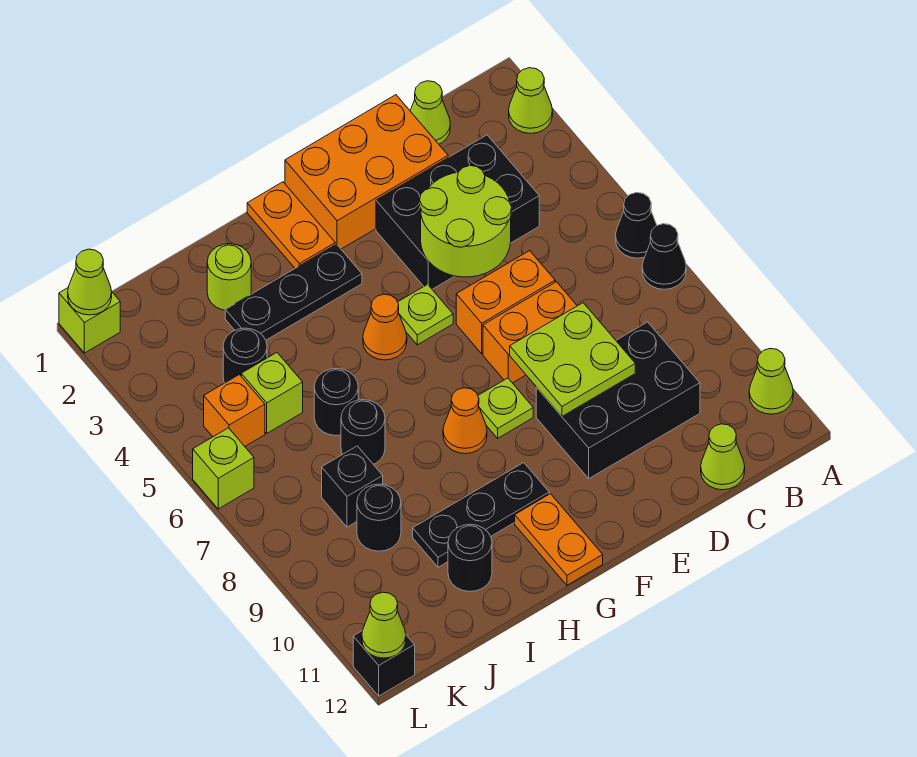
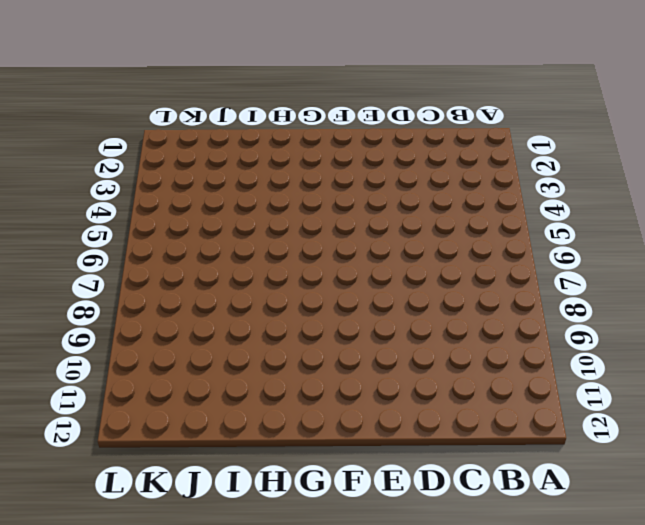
none -> lime cone A2 level 1
none -> black cone A6 level 1
none -> black cone A7 level 1
none -> lime cone A11 level 1

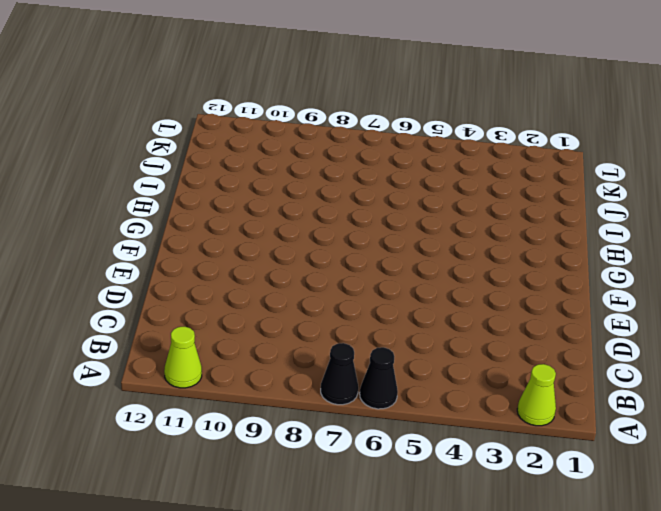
none -> lime cone C1 level 1
none -> black brick C3:E4 level 1
none -> black brick C9:E10 level 1
none -> lime cone C12 level 1

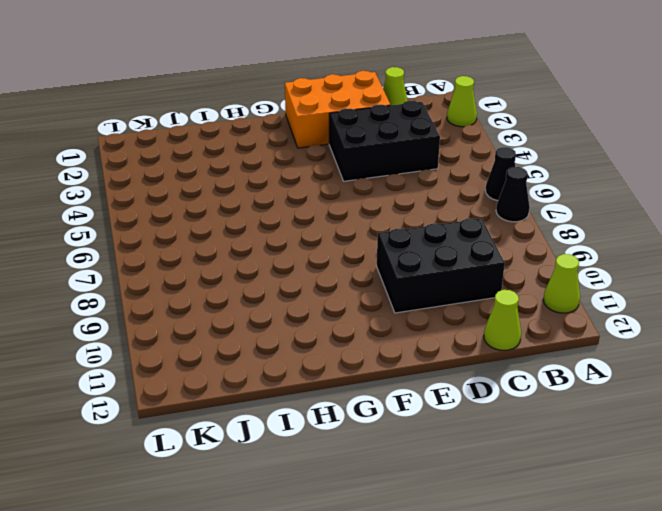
none -> orange brick D6:E6 level 1
none -> orange brick D7:E7 level 1
none -> lime plate F5 level 1
none -> lime plate F8 level 1

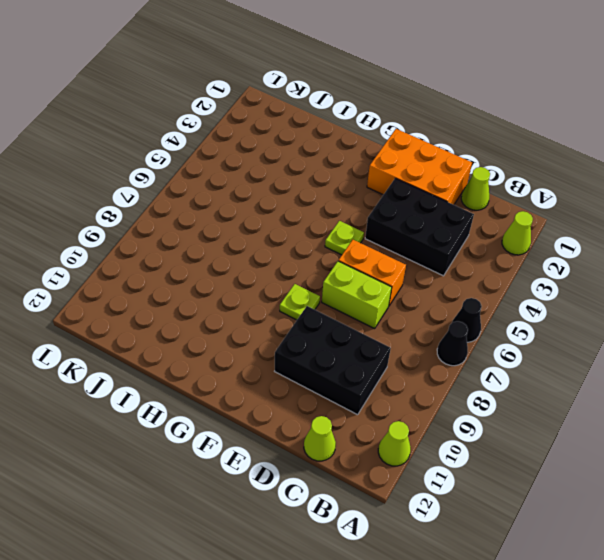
lime brick D7:E7 level 1 -> orange brick D7:E7 level 1
none -> orange plate G1:G2 level 1
none -> black plate G3:I3 level 1
none -> orange cone G5 level 1
none -> orange cone G8 level 1

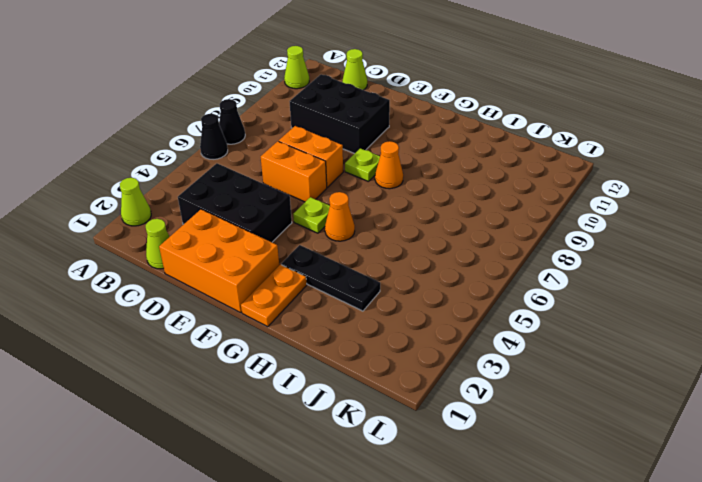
none -> black plate G10:I10 level 1
none -> orange plate G11:G12 level 1
none -> lime round brick I2 level 1
none -> black round brick I6 level 1

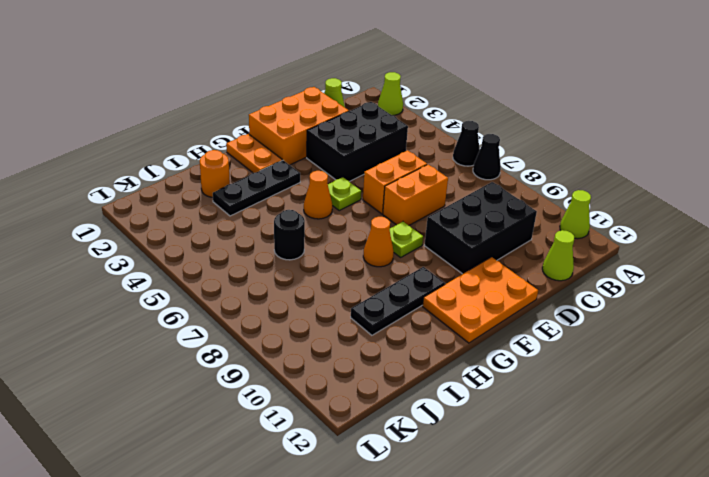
orange plate E11:G12 level 1 -> orange plate G11:G12 level 1
orange round brick I2 level 1 -> lime round brick I2 level 1
none -> black round brick I7 level 1
none -> black round brick I11 level 1
none -> black round brick J4 level 1
none -> lime brick J5 level 1

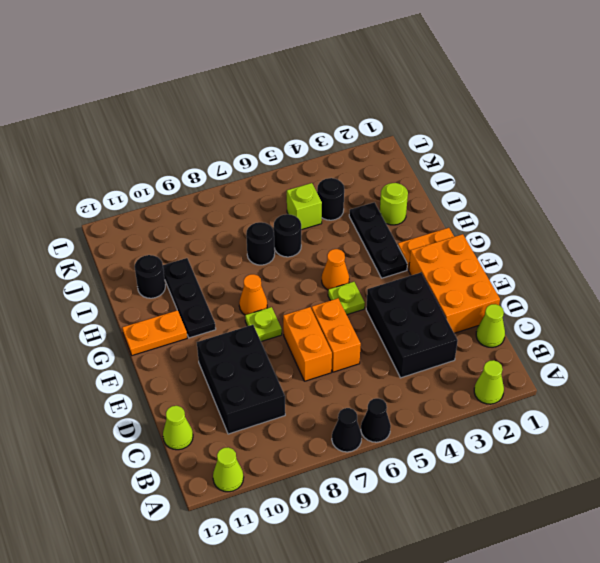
none -> black brick J8 level 1
none -> black round brick J9 level 1
none -> orange brick K5 level 1
none -> lime brick L1 level 1

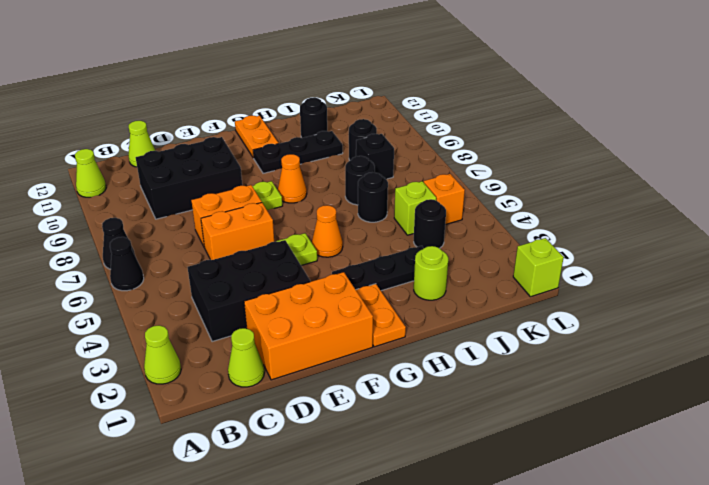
none -> lime brick L6 level 1
none -> black brick L12 level 1
none -> lime round brick D4:E5 level 2
none -> lime plate D8:E9 level 2

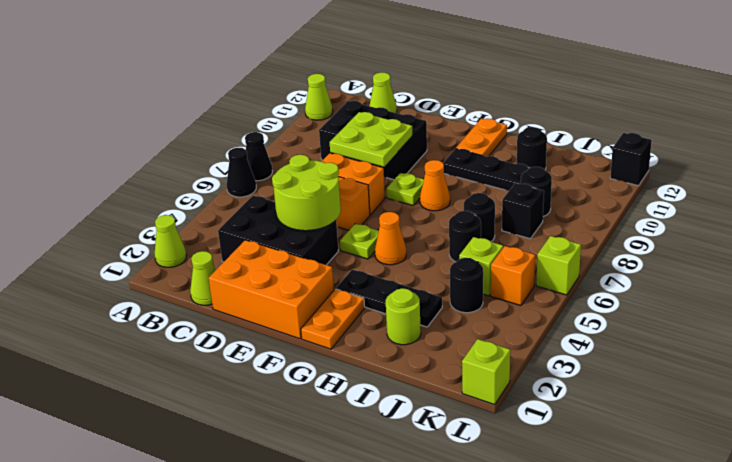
none -> lime cone L1 level 2
none -> lime cone L12 level 2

********************

WORK TASK
Repeat, line for line and exactly, the material from its first line through the line that contains "none -> lime plate F8 level 1", both ends included; no pictures belong in the copy.

EXPECTED OUTPUT
none -> lime cone A2 level 1
none -> black cone A6 level 1
none -> black cone A7 level 1
none -> lime cone A11 level 1

none -> lime cone C1 level 1
none -> black brick C3:E4 level 1
none -> black brick C9:E10 level 1
none -> lime cone C12 level 1

none -> orange brick D6:E6 level 1
none -> orange brick D7:E7 level 1
none -> lime plate F5 level 1
none -> lime plate F8 level 1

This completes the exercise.